● Your instructions: Restate the following records word for word without images.

● Task data:
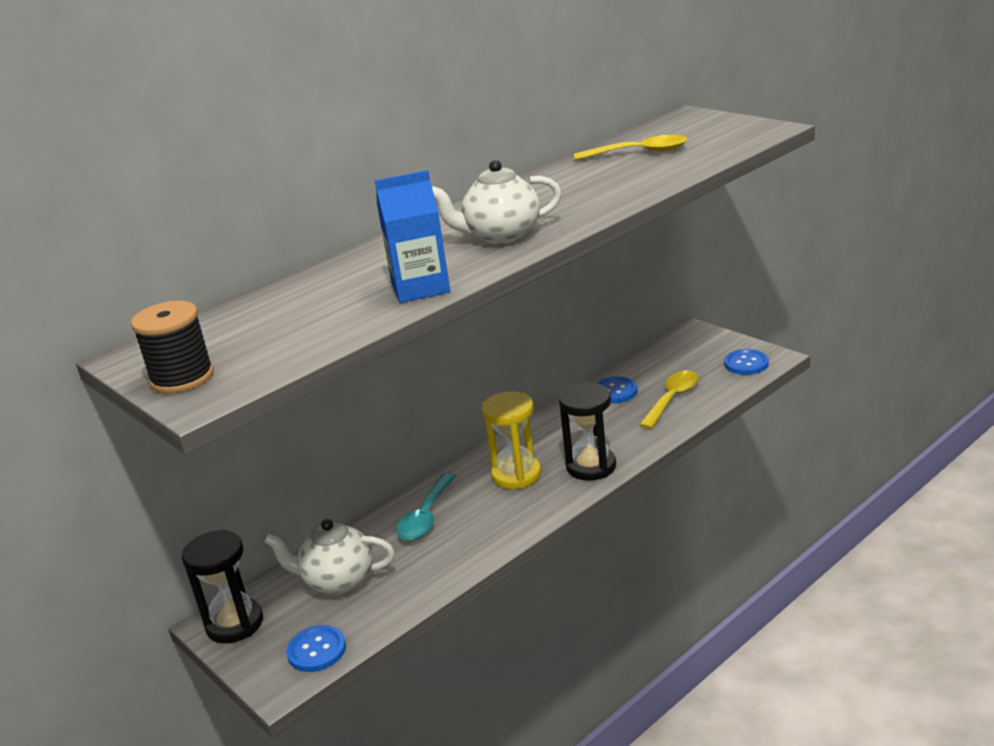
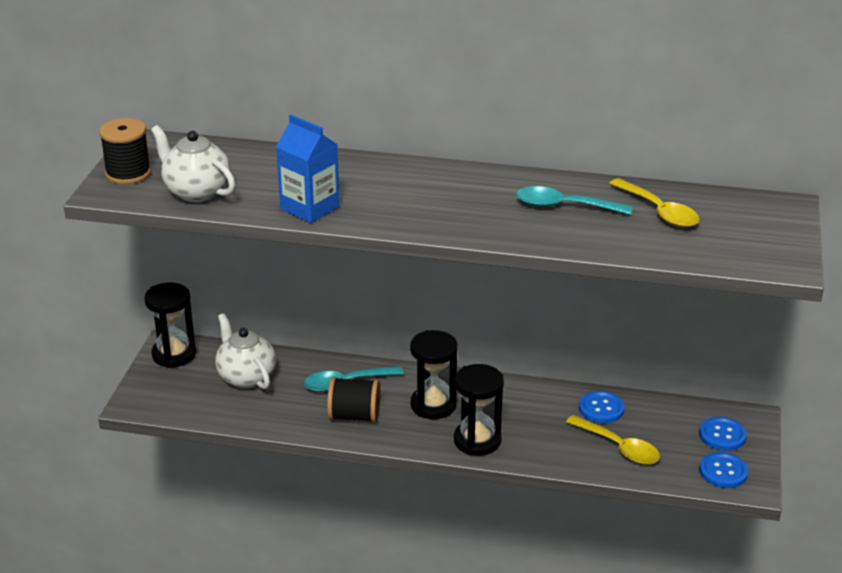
camera: 50 degrees right, 5 degrees up
(316, 650) = (173, 403): blue button -> blue button (722, 435)
(480, 527) = (354, 416): none -> black spool
(501, 236) = (424, 208): white teapot -> white teapot (196, 192)
(516, 475) = (433, 405): yellow hourglass -> black hourglass
(582, 182) = (564, 206): none -> turquoise spoon
(672, 399) = (619, 447): yellow spoon -> yellow spoon turned 45 degrees clockwise

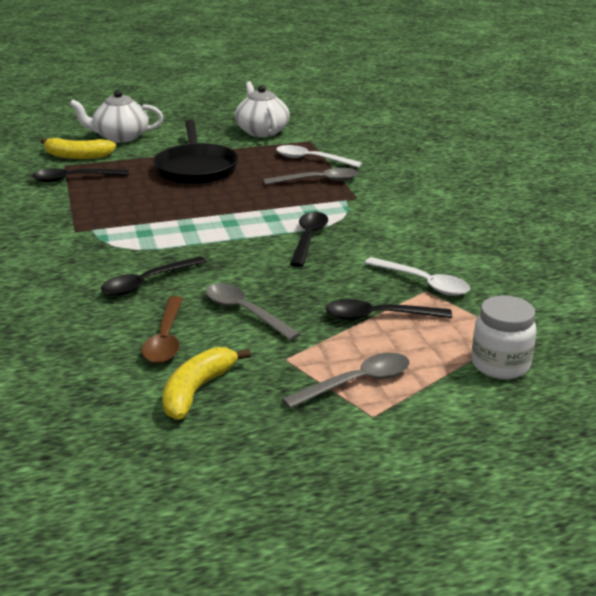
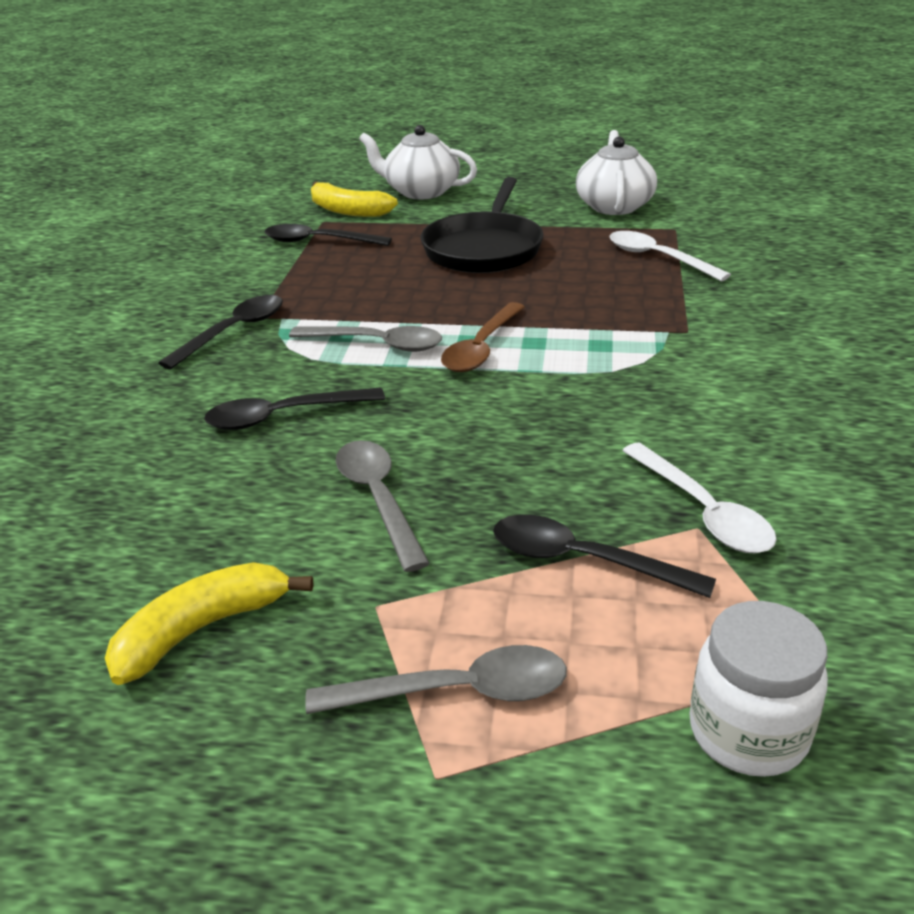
camera: 25 degrees right, 5 degrees up
(165, 339) = (232, 520): brown spoon -> brown spoon (481, 348)
(309, 238) = (565, 388): black spoon -> black spoon (234, 331)
(318, 181) = (645, 294): grey spoon -> grey spoon (378, 344)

● Answer to this problem:
camera: 50 degrees right, 5 degrees up
(316, 650) = (173, 403): blue button -> blue button (722, 435)
(480, 527) = (354, 416): none -> black spool
(501, 236) = (424, 208): white teapot -> white teapot (196, 192)
(516, 475) = (433, 405): yellow hourglass -> black hourglass
(582, 182) = (564, 206): none -> turquoise spoon
(672, 399) = (619, 447): yellow spoon -> yellow spoon turned 45 degrees clockwise

camera: 25 degrees right, 5 degrees up
(165, 339) = (232, 520): brown spoon -> brown spoon (481, 348)
(309, 238) = (565, 388): black spoon -> black spoon (234, 331)
(318, 181) = (645, 294): grey spoon -> grey spoon (378, 344)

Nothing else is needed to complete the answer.